### Task goal
The data below has to be returned exactly, down to the last character.

### Collected data
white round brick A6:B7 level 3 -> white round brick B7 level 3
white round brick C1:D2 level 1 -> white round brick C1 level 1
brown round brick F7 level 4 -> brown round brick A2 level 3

### Solution to the exercise
white round brick A6:B7 level 3 -> white round brick B7 level 3
white round brick C1:D2 level 1 -> white round brick C1 level 1
brown round brick F7 level 4 -> brown round brick A2 level 3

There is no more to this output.